• Try it:
In the listing below, pick out lines with "orange".

• Information shown:
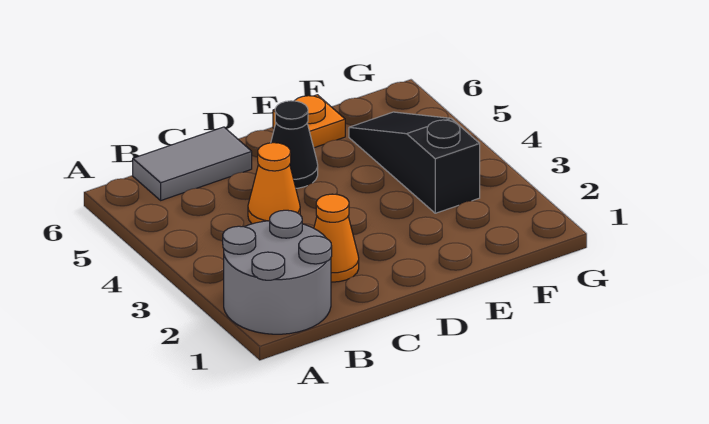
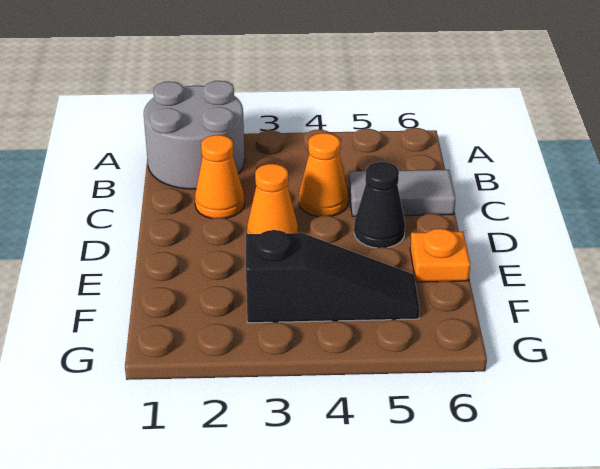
grey tile B6:C6 level 1 -> grey tile C5:C6 level 1
none -> orange cone D3 level 1

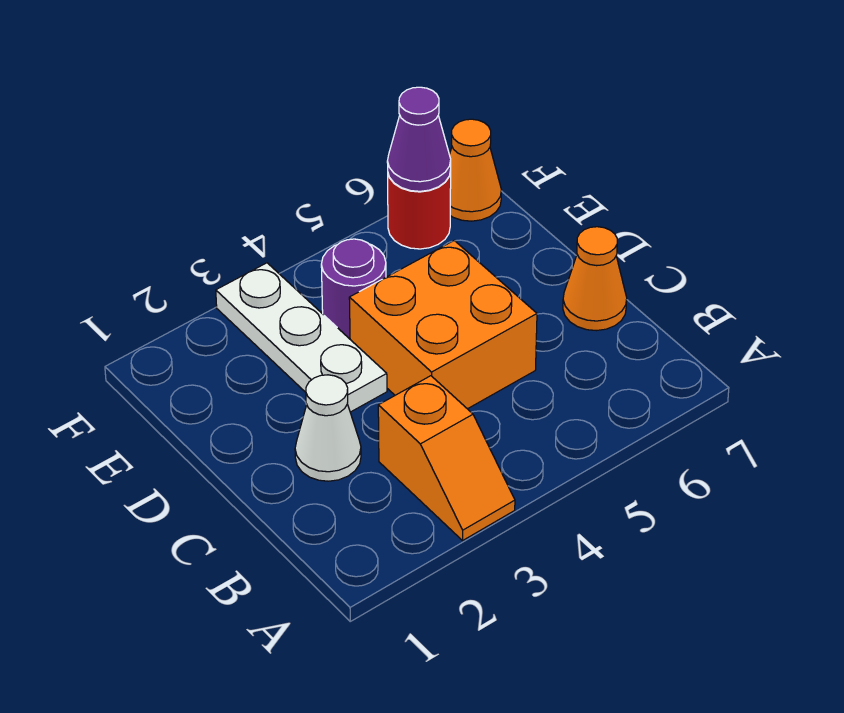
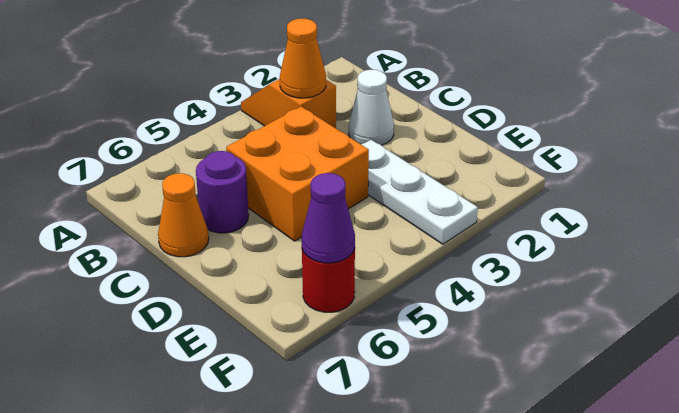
purple round brick E4 level 1 -> purple round brick C6 level 1
orange cone F7 level 1 -> orange cone B3 level 2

• Answer area:
none -> orange cone D3 level 1
orange cone F7 level 1 -> orange cone B3 level 2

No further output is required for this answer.